:: Task to carry out ::
Every entry should be given again exactly, with nothing dropped.

(Stored items)
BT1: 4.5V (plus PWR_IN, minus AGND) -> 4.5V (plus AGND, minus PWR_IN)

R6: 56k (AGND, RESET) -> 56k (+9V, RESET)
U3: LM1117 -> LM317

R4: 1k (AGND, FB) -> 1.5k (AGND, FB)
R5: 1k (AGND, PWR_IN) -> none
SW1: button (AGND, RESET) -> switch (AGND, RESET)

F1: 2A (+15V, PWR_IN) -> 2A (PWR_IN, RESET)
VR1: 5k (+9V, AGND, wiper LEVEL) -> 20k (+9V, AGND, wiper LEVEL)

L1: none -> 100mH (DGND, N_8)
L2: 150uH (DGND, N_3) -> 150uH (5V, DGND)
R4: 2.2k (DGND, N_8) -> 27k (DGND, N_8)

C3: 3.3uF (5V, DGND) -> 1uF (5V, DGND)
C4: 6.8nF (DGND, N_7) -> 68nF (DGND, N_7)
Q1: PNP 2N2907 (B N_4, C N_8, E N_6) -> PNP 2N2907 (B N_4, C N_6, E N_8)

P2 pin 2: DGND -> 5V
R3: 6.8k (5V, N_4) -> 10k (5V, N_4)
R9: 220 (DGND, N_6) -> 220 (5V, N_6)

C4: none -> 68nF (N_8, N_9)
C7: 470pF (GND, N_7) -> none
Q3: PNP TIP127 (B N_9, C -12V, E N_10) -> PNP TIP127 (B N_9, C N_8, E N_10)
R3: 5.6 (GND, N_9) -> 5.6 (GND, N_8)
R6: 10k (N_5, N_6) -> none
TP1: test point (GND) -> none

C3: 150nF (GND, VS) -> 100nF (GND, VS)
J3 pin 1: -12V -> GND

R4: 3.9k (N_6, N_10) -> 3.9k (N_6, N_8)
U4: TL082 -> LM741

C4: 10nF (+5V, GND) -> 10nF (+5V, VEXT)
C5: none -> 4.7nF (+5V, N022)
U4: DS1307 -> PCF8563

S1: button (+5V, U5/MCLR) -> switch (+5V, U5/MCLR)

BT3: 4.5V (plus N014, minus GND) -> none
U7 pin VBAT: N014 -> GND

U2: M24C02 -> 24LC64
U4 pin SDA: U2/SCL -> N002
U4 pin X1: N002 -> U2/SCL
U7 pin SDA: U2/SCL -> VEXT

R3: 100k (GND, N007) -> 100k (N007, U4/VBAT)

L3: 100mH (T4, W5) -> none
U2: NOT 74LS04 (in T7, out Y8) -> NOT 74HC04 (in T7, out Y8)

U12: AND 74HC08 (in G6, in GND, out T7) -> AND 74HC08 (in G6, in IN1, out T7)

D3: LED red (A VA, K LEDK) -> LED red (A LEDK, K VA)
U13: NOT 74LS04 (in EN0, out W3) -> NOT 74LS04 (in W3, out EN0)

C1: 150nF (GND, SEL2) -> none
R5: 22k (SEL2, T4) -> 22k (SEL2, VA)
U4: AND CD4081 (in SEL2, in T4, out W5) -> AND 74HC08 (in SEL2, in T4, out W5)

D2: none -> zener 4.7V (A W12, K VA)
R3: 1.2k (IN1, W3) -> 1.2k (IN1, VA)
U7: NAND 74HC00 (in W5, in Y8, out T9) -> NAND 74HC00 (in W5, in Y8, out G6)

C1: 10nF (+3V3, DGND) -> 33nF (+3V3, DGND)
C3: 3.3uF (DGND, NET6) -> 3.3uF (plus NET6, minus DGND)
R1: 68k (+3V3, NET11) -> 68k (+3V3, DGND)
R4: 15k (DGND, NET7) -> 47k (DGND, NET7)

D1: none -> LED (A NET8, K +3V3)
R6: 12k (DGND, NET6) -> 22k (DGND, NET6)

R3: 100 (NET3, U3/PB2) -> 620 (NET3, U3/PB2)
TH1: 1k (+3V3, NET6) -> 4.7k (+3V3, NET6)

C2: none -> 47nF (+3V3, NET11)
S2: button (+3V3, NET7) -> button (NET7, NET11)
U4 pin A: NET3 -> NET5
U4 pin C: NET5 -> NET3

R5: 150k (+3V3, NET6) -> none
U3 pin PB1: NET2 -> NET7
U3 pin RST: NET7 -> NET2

:: Task response ::
BT1: 4.5V (plus PWR_IN, minus AGND) -> 4.5V (plus AGND, minus PWR_IN)

R6: 56k (AGND, RESET) -> 56k (+9V, RESET)
U3: LM1117 -> LM317

R4: 1k (AGND, FB) -> 1.5k (AGND, FB)
R5: 1k (AGND, PWR_IN) -> none
SW1: button (AGND, RESET) -> switch (AGND, RESET)

F1: 2A (+15V, PWR_IN) -> 2A (PWR_IN, RESET)
VR1: 5k (+9V, AGND, wiper LEVEL) -> 20k (+9V, AGND, wiper LEVEL)

L1: none -> 100mH (DGND, N_8)
L2: 150uH (DGND, N_3) -> 150uH (5V, DGND)
R4: 2.2k (DGND, N_8) -> 27k (DGND, N_8)

C3: 3.3uF (5V, DGND) -> 1uF (5V, DGND)
C4: 6.8nF (DGND, N_7) -> 68nF (DGND, N_7)
Q1: PNP 2N2907 (B N_4, C N_8, E N_6) -> PNP 2N2907 (B N_4, C N_6, E N_8)

P2 pin 2: DGND -> 5V
R3: 6.8k (5V, N_4) -> 10k (5V, N_4)
R9: 220 (DGND, N_6) -> 220 (5V, N_6)

C4: none -> 68nF (N_8, N_9)
C7: 470pF (GND, N_7) -> none
Q3: PNP TIP127 (B N_9, C -12V, E N_10) -> PNP TIP127 (B N_9, C N_8, E N_10)
R3: 5.6 (GND, N_9) -> 5.6 (GND, N_8)
R6: 10k (N_5, N_6) -> none
TP1: test point (GND) -> none

C3: 150nF (GND, VS) -> 100nF (GND, VS)
J3 pin 1: -12V -> GND

R4: 3.9k (N_6, N_10) -> 3.9k (N_6, N_8)
U4: TL082 -> LM741

C4: 10nF (+5V, GND) -> 10nF (+5V, VEXT)
C5: none -> 4.7nF (+5V, N022)
U4: DS1307 -> PCF8563

S1: button (+5V, U5/MCLR) -> switch (+5V, U5/MCLR)

BT3: 4.5V (plus N014, minus GND) -> none
U7 pin VBAT: N014 -> GND

U2: M24C02 -> 24LC64
U4 pin SDA: U2/SCL -> N002
U4 pin X1: N002 -> U2/SCL
U7 pin SDA: U2/SCL -> VEXT

R3: 100k (GND, N007) -> 100k (N007, U4/VBAT)

L3: 100mH (T4, W5) -> none
U2: NOT 74LS04 (in T7, out Y8) -> NOT 74HC04 (in T7, out Y8)

U12: AND 74HC08 (in G6, in GND, out T7) -> AND 74HC08 (in G6, in IN1, out T7)

D3: LED red (A VA, K LEDK) -> LED red (A LEDK, K VA)
U13: NOT 74LS04 (in EN0, out W3) -> NOT 74LS04 (in W3, out EN0)

C1: 150nF (GND, SEL2) -> none
R5: 22k (SEL2, T4) -> 22k (SEL2, VA)
U4: AND CD4081 (in SEL2, in T4, out W5) -> AND 74HC08 (in SEL2, in T4, out W5)

D2: none -> zener 4.7V (A W12, K VA)
R3: 1.2k (IN1, W3) -> 1.2k (IN1, VA)
U7: NAND 74HC00 (in W5, in Y8, out T9) -> NAND 74HC00 (in W5, in Y8, out G6)

C1: 10nF (+3V3, DGND) -> 33nF (+3V3, DGND)
C3: 3.3uF (DGND, NET6) -> 3.3uF (plus NET6, minus DGND)
R1: 68k (+3V3, NET11) -> 68k (+3V3, DGND)
R4: 15k (DGND, NET7) -> 47k (DGND, NET7)

D1: none -> LED (A NET8, K +3V3)
R6: 12k (DGND, NET6) -> 22k (DGND, NET6)

R3: 100 (NET3, U3/PB2) -> 620 (NET3, U3/PB2)
TH1: 1k (+3V3, NET6) -> 4.7k (+3V3, NET6)

C2: none -> 47nF (+3V3, NET11)
S2: button (+3V3, NET7) -> button (NET7, NET11)
U4 pin A: NET3 -> NET5
U4 pin C: NET5 -> NET3

R5: 150k (+3V3, NET6) -> none
U3 pin PB1: NET2 -> NET7
U3 pin RST: NET7 -> NET2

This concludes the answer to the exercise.